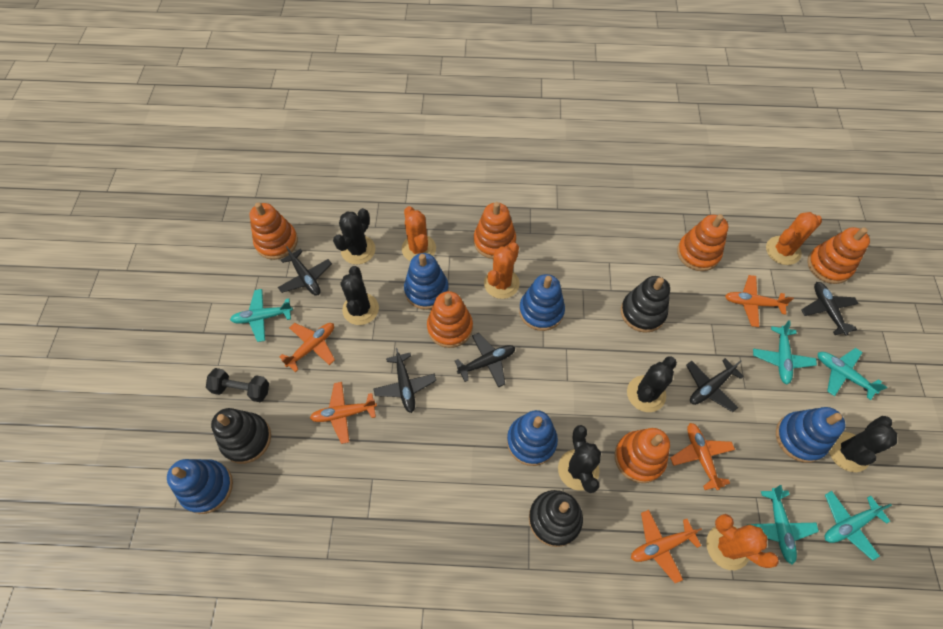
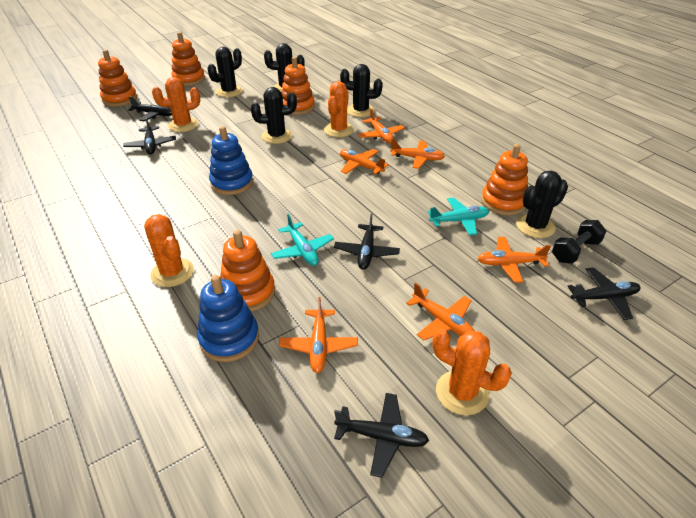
black stacking toy: 3 -> 0
blue stacking toy: 5 -> 2
orange plane: 5 -> 6
orange stacking toy: 6 -> 5
turquoise plane: 5 -> 2

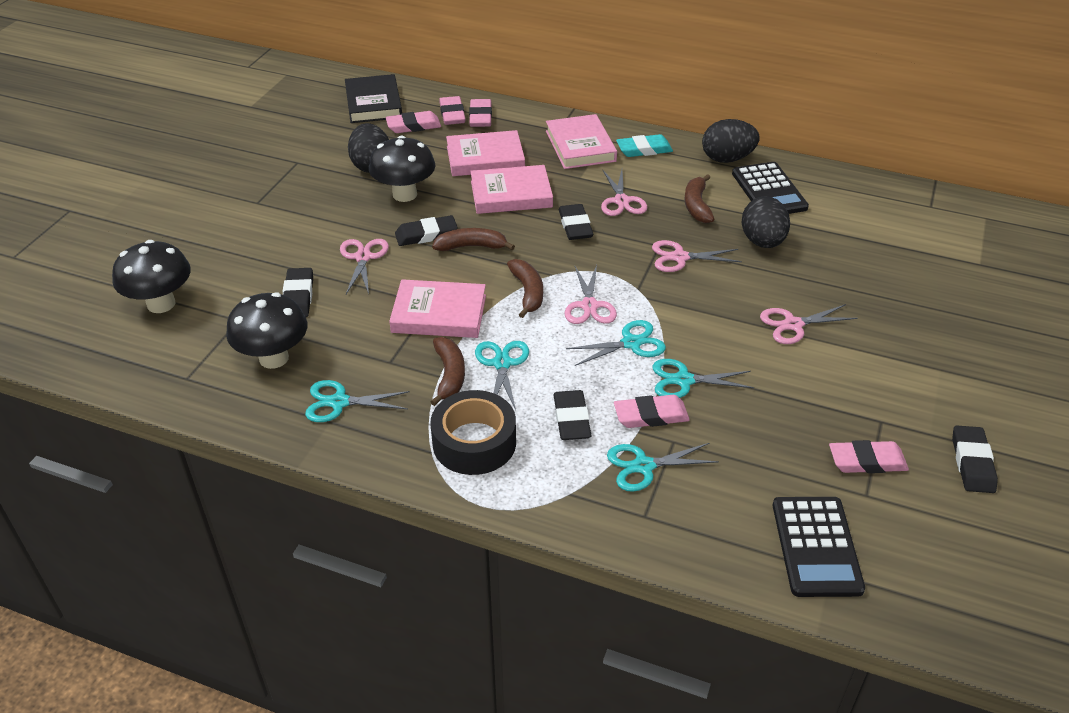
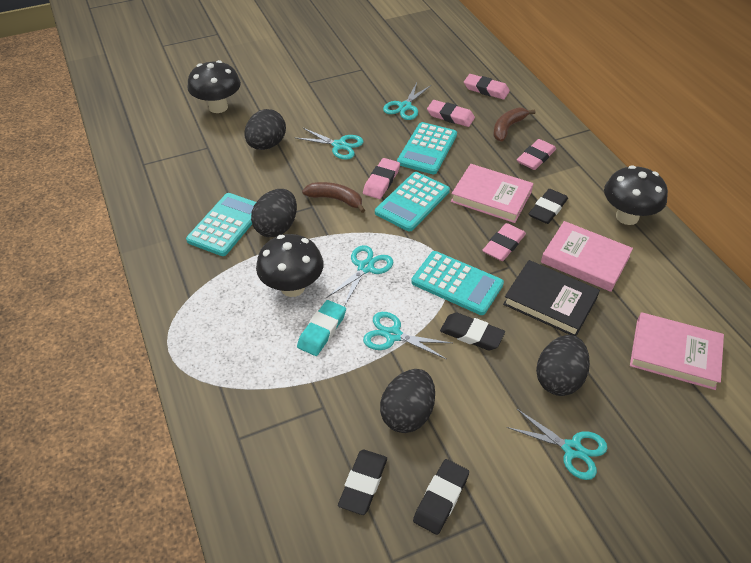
black calculator: 2 -> 0
black egg: 3 -> 4
black eraser: 5 -> 4
black tape: 1 -> 0
brown banana: 4 -> 2
pink book: 4 -> 3
pink scissors: 5 -> 0
turquoise calculator: 0 -> 4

════

Count the lines in the entries above that hold the string "black", and give that count without any other text.

5